Exercise prompt
Extract each line of the data below that contains the string "kern".

(Dataset excerpts)
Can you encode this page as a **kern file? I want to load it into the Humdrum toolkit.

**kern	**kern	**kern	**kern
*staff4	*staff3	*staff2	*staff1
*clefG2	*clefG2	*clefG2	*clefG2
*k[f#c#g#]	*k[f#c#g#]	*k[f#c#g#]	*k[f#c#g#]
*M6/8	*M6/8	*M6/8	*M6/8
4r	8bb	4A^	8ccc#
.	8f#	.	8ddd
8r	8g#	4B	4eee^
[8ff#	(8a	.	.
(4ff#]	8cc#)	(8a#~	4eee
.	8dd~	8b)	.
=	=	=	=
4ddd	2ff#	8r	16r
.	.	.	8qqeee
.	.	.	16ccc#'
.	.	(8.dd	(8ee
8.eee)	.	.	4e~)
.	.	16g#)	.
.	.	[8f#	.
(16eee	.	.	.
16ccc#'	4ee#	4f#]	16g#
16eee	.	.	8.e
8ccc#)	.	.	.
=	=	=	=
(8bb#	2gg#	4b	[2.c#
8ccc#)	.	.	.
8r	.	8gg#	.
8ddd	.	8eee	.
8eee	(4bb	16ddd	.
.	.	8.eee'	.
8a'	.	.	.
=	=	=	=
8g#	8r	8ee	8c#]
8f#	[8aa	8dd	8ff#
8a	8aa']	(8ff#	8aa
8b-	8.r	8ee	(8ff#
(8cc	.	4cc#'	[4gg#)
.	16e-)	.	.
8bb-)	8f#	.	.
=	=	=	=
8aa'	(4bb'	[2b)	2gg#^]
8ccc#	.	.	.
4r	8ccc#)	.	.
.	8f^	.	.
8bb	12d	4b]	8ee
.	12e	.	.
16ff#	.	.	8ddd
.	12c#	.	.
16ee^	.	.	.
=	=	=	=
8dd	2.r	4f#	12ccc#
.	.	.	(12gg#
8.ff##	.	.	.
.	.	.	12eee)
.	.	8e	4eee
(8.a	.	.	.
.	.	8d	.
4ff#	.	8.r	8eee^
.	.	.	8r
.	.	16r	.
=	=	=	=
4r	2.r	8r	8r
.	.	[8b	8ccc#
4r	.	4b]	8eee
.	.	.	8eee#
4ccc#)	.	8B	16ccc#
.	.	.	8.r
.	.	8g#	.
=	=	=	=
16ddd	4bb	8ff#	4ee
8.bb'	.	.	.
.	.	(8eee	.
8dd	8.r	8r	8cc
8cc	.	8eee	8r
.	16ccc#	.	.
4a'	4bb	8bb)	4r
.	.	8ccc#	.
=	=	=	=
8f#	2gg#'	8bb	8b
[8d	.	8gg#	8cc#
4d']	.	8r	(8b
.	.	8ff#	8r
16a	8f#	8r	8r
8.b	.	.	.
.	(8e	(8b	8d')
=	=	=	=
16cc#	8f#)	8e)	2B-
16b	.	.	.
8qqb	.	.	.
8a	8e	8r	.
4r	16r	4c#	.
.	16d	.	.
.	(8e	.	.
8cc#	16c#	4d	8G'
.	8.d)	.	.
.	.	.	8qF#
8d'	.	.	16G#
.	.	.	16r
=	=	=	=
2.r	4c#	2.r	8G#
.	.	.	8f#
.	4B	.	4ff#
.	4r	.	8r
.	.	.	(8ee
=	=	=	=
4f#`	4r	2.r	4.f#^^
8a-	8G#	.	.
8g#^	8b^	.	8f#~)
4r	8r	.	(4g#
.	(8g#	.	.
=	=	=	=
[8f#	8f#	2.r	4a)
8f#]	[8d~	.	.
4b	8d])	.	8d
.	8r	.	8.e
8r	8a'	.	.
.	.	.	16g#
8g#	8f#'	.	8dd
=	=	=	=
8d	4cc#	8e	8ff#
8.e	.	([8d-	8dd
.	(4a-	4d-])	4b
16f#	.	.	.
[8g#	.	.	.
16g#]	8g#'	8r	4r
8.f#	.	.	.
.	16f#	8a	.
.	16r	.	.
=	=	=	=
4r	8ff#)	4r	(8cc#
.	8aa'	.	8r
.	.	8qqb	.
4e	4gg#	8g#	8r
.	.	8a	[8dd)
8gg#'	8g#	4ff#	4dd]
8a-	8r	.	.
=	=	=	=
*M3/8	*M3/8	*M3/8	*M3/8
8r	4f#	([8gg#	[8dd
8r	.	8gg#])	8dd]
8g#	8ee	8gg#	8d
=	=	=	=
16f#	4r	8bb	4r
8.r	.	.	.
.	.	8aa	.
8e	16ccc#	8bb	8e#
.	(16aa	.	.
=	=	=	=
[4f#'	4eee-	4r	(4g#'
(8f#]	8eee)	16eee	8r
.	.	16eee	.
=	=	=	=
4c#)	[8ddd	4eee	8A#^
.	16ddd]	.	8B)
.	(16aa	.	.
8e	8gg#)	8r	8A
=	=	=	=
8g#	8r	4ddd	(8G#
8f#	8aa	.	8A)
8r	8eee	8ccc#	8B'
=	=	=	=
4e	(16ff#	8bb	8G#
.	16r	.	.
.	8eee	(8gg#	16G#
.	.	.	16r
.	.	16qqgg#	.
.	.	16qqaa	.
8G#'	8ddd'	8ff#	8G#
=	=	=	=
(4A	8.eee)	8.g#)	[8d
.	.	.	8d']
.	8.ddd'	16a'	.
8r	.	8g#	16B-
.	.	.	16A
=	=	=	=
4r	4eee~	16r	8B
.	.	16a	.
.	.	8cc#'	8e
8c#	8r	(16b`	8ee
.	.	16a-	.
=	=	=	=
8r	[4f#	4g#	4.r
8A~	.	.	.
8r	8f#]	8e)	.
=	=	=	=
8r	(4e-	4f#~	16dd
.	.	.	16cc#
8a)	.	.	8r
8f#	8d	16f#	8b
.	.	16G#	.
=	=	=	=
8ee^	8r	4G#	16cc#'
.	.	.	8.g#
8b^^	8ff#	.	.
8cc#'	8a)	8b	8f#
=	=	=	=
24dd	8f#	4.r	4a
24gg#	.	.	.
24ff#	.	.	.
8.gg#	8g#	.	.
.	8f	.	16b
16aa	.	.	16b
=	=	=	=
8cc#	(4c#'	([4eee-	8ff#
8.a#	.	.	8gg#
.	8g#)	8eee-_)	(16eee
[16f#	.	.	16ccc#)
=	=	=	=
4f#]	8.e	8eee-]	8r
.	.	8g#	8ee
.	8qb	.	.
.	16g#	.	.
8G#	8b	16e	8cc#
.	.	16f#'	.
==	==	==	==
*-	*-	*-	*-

Final answer
Can you encode this page as a **kern file? I want to load it into the Humdrum toolkit.
**kern	**kern	**kern	**kern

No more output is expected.